**PROBLEM TO SOLVE**.
State how many lines in the records below contain the string "upbow", matching case exactly, and give only that number.

**MATERIALS PROVIDED**.

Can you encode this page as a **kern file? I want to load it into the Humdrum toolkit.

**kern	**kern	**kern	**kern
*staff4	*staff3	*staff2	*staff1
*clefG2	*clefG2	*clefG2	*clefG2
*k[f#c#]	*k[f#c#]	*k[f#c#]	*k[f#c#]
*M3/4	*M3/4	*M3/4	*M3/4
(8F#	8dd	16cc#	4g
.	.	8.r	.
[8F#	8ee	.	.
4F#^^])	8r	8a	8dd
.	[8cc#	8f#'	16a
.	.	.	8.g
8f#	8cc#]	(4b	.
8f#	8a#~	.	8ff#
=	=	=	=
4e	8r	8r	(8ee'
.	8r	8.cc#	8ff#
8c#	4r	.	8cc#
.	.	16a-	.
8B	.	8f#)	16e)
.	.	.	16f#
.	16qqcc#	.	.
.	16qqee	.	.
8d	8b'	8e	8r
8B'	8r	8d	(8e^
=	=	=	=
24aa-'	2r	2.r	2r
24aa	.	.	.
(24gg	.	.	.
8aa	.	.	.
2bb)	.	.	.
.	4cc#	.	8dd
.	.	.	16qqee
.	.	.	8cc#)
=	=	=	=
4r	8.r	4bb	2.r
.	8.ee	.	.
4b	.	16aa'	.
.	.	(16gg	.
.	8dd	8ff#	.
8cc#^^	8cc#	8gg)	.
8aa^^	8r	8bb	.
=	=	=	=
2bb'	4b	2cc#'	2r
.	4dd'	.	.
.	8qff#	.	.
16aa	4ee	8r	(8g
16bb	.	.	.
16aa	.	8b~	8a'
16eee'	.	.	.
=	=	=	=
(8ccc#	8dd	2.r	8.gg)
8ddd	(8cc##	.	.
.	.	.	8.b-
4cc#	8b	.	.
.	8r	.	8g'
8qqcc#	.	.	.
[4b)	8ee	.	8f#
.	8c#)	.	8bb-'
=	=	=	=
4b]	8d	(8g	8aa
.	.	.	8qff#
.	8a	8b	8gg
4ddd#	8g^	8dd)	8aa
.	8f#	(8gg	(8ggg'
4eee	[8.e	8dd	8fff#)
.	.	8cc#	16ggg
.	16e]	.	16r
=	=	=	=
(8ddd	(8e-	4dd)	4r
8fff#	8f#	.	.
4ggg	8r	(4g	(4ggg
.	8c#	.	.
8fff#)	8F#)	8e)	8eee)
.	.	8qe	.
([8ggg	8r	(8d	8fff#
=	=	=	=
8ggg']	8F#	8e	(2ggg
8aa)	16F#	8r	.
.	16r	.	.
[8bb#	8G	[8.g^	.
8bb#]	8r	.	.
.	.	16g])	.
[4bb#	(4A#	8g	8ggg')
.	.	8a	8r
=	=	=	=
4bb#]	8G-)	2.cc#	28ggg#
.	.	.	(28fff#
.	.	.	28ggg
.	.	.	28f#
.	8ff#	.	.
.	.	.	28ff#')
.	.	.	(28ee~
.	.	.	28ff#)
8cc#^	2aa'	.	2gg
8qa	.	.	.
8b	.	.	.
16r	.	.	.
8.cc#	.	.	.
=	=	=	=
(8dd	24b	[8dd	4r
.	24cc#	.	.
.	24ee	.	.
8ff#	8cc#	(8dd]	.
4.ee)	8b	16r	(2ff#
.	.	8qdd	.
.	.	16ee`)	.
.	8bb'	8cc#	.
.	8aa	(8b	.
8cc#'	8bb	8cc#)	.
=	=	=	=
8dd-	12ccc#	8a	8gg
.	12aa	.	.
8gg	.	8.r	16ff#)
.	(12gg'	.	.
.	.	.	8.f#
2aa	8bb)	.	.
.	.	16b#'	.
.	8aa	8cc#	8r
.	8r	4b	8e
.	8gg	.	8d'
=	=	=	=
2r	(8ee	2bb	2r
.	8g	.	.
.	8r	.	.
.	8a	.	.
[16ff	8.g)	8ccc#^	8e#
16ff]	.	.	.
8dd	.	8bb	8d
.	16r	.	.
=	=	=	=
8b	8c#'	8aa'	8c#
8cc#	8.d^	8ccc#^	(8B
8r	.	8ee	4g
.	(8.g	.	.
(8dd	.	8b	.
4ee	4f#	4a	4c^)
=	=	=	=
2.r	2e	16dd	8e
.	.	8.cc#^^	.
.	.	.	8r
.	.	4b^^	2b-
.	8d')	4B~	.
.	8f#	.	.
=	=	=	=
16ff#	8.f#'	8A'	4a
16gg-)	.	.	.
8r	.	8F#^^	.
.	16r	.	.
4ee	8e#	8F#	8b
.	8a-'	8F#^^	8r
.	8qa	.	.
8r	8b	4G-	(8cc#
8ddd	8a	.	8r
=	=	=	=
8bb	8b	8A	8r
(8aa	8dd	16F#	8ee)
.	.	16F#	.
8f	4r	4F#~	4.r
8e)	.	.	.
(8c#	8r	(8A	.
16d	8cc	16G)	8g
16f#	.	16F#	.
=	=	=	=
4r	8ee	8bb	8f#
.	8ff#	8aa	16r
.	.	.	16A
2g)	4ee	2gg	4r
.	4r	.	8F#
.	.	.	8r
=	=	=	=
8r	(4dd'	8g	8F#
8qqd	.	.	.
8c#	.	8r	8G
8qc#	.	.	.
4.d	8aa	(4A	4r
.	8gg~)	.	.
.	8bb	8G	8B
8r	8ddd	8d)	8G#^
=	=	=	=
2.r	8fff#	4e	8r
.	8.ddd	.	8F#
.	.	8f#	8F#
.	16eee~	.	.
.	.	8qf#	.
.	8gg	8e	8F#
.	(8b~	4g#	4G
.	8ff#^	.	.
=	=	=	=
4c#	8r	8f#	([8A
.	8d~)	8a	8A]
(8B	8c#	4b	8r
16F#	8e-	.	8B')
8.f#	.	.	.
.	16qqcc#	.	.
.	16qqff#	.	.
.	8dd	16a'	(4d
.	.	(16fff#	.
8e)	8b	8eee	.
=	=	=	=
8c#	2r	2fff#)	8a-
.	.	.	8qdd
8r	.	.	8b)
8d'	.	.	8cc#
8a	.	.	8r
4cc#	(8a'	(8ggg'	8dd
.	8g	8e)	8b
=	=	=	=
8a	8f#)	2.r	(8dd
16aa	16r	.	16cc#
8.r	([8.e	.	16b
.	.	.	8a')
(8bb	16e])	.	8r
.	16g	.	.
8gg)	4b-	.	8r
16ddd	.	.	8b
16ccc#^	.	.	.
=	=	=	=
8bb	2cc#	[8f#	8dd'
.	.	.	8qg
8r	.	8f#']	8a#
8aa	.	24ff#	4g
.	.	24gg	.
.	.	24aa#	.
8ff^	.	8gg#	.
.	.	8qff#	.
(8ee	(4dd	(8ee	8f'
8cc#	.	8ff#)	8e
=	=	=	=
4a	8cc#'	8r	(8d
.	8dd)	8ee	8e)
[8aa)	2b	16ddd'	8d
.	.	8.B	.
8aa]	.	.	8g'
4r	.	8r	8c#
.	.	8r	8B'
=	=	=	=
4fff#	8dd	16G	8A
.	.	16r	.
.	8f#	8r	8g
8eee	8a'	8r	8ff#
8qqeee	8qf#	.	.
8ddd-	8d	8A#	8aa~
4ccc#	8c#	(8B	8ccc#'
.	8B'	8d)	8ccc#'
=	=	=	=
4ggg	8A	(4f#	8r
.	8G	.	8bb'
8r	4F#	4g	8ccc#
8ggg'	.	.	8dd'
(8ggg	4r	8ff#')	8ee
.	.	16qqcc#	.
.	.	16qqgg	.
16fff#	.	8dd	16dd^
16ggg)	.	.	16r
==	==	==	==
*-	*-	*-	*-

...

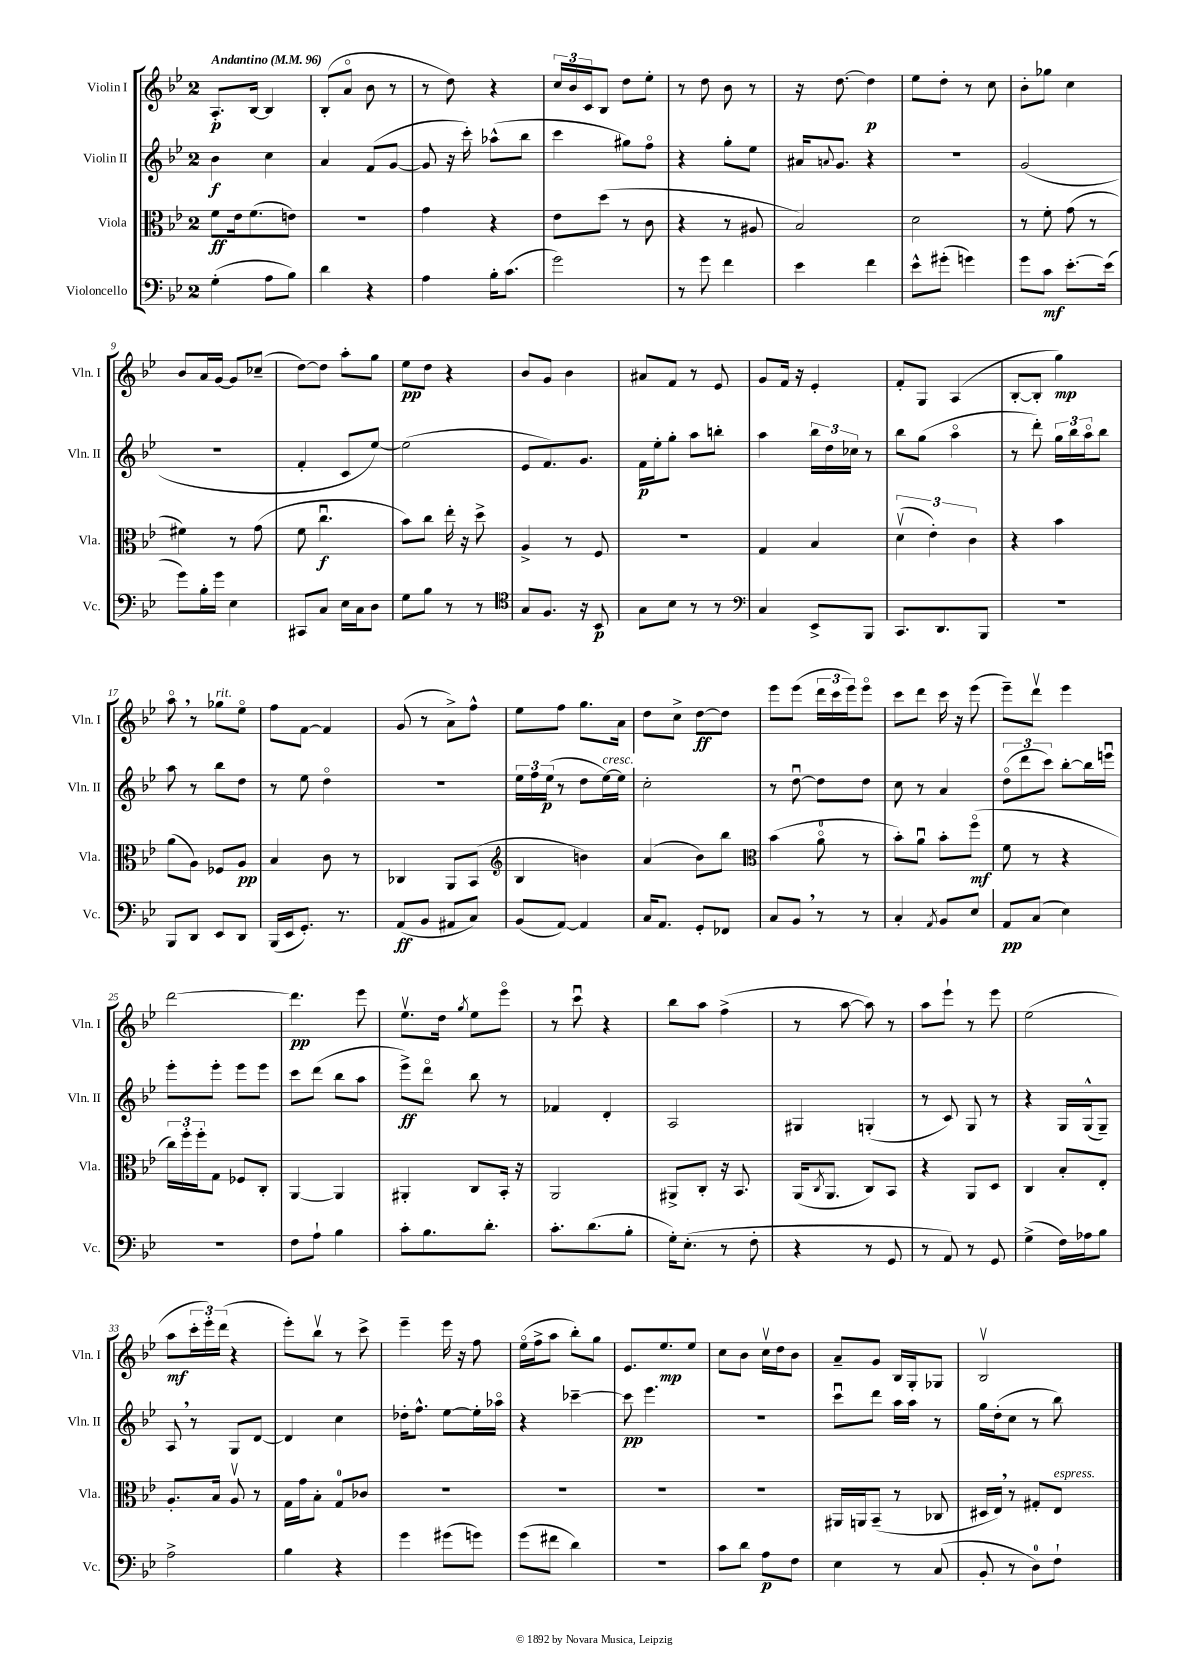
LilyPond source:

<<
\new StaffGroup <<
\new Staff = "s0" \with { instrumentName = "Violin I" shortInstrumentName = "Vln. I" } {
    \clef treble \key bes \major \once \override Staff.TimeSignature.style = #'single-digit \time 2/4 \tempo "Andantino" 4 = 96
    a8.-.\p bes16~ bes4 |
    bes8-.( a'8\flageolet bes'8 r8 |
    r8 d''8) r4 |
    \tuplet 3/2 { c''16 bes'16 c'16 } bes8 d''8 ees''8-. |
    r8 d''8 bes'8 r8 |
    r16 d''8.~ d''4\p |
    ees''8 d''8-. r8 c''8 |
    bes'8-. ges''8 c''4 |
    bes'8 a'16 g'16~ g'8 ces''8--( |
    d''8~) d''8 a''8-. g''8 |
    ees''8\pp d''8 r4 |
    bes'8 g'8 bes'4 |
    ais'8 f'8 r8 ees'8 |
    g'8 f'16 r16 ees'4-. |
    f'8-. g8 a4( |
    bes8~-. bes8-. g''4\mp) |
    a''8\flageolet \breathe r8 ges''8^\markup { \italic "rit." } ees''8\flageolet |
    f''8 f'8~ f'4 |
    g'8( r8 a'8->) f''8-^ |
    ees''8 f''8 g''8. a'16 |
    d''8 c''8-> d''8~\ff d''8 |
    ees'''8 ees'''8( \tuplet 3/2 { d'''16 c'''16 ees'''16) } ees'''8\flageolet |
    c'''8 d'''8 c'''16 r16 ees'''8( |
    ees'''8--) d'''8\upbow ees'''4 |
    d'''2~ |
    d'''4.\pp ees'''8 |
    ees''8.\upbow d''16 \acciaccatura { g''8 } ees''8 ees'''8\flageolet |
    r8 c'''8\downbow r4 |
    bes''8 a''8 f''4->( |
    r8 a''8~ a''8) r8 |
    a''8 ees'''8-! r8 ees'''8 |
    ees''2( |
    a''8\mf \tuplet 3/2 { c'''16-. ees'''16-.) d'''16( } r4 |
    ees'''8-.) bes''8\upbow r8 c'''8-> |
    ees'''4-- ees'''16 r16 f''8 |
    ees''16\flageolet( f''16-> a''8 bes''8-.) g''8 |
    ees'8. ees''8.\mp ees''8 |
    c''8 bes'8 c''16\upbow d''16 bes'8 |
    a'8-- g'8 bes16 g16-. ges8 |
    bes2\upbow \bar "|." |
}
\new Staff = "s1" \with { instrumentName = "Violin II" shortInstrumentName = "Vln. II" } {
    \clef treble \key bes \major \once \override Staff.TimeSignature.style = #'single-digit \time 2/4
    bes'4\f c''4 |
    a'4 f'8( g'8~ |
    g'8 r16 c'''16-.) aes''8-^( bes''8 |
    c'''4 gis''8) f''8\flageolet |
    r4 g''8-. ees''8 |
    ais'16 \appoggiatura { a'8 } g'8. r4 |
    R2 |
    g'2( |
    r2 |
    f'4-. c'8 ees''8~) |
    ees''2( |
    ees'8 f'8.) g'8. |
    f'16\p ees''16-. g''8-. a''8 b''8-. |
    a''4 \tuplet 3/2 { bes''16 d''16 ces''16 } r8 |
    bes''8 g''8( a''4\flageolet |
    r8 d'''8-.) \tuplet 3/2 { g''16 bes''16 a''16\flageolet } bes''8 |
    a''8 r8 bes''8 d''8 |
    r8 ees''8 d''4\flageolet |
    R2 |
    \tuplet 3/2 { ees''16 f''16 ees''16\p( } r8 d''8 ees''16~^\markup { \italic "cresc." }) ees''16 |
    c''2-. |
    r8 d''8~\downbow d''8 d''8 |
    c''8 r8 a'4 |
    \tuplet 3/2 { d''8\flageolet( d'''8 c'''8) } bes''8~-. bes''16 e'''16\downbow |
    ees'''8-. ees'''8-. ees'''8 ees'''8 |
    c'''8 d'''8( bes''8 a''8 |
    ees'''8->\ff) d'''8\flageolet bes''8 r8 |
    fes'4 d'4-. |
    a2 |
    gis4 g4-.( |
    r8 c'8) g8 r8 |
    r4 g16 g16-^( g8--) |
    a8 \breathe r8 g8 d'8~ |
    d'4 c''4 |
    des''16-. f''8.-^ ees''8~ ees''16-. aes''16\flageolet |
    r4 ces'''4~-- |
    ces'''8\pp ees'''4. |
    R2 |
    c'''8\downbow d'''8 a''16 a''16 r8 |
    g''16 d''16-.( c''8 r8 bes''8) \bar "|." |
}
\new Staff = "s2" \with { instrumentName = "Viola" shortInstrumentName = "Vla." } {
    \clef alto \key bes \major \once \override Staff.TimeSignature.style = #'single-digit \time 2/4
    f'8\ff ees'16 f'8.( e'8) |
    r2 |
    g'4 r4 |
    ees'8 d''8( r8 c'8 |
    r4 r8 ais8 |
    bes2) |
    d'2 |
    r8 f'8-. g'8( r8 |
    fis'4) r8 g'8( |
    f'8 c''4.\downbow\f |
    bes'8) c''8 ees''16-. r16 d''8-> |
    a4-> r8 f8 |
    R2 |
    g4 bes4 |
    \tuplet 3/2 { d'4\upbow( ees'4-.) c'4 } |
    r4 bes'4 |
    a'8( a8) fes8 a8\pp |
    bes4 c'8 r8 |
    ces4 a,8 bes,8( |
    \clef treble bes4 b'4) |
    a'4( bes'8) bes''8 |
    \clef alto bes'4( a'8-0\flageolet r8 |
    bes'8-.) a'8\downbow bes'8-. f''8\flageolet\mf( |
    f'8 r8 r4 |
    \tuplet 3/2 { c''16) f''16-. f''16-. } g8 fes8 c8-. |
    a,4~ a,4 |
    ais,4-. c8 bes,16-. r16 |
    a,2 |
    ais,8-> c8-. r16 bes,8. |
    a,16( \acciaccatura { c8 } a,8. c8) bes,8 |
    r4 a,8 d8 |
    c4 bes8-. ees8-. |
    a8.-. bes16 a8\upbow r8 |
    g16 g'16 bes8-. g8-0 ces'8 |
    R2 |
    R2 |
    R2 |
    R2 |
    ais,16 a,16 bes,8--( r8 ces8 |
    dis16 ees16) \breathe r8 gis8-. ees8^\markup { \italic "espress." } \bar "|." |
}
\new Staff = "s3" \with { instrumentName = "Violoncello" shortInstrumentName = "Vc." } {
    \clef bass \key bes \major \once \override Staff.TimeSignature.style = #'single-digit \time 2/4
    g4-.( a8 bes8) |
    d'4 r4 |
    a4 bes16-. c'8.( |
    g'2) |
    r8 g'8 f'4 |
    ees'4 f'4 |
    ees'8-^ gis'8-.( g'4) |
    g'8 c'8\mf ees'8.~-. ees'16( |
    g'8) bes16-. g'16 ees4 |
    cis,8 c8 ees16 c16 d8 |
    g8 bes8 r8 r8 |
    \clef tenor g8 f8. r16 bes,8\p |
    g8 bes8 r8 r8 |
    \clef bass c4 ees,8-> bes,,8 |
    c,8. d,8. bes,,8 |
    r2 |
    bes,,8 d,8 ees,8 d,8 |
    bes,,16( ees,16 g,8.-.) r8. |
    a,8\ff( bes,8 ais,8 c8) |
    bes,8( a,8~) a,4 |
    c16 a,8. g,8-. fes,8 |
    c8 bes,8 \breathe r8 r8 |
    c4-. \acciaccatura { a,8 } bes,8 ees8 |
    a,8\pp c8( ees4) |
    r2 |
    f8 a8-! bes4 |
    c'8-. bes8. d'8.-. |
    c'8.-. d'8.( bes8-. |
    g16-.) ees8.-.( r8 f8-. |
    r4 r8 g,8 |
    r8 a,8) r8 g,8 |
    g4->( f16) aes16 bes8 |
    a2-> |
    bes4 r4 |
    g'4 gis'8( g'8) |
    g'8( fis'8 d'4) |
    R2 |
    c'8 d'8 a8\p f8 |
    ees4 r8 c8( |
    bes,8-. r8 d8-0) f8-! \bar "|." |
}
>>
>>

**RESULT OF THE EXERCISE**.
7